- [TO DO] Please restate word for word all lines from the one containing "relocated: key/orange-coloured [643, 350, 675, 383]" to the final line of the entries, and include no pictures.

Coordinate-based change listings
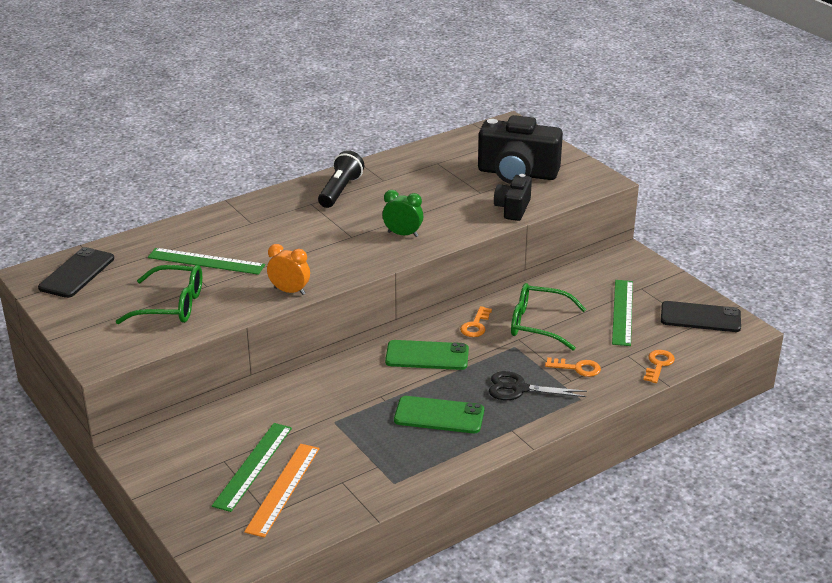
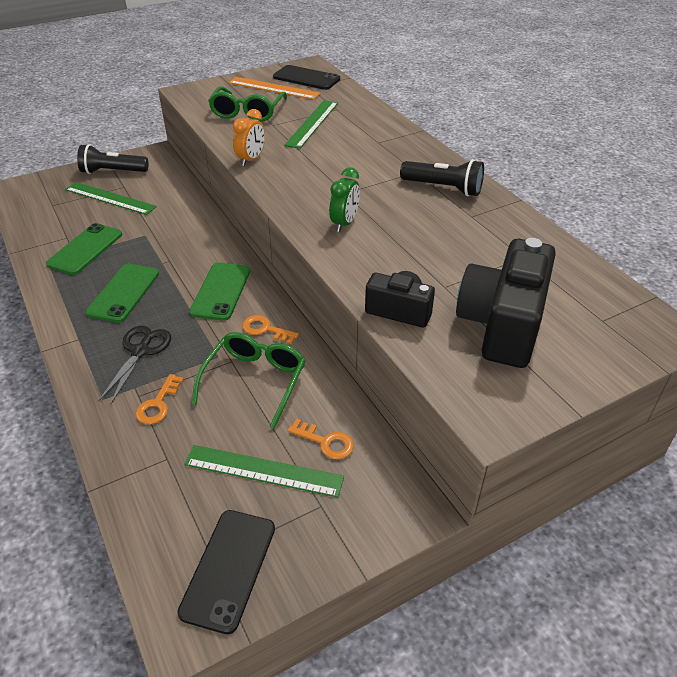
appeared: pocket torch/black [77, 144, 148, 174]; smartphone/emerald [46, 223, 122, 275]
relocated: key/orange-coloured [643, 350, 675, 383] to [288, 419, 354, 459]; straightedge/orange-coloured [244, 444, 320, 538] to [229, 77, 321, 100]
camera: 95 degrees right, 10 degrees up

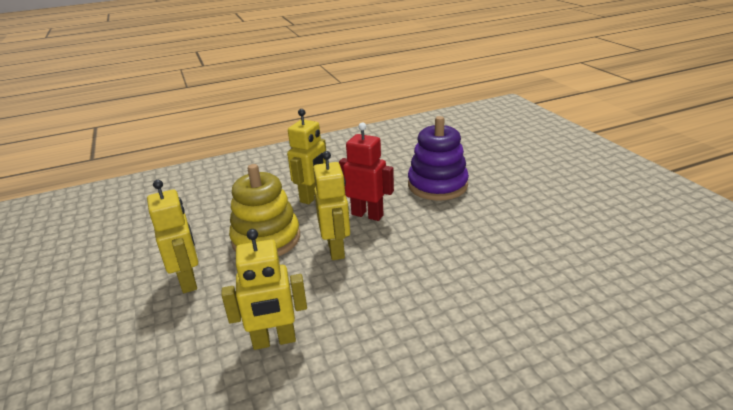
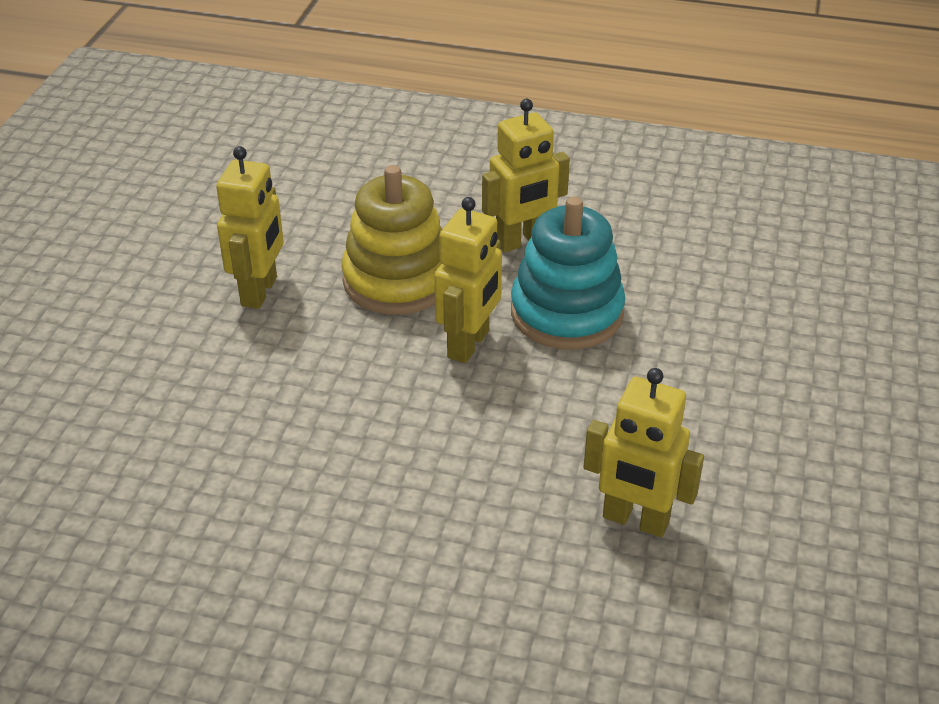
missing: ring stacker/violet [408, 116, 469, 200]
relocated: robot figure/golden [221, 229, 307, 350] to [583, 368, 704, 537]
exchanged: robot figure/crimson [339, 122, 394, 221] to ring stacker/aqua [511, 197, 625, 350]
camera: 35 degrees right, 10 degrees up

- [RESPONSE]
relocated: key/orange-coloured [643, 350, 675, 383] to [288, 419, 354, 459]; straightedge/orange-coloured [244, 444, 320, 538] to [229, 77, 321, 100]
camera: 95 degrees right, 10 degrees up

missing: ring stacker/violet [408, 116, 469, 200]
relocated: robot figure/golden [221, 229, 307, 350] to [583, 368, 704, 537]
exchanged: robot figure/crimson [339, 122, 394, 221] to ring stacker/aqua [511, 197, 625, 350]
camera: 35 degrees right, 10 degrees up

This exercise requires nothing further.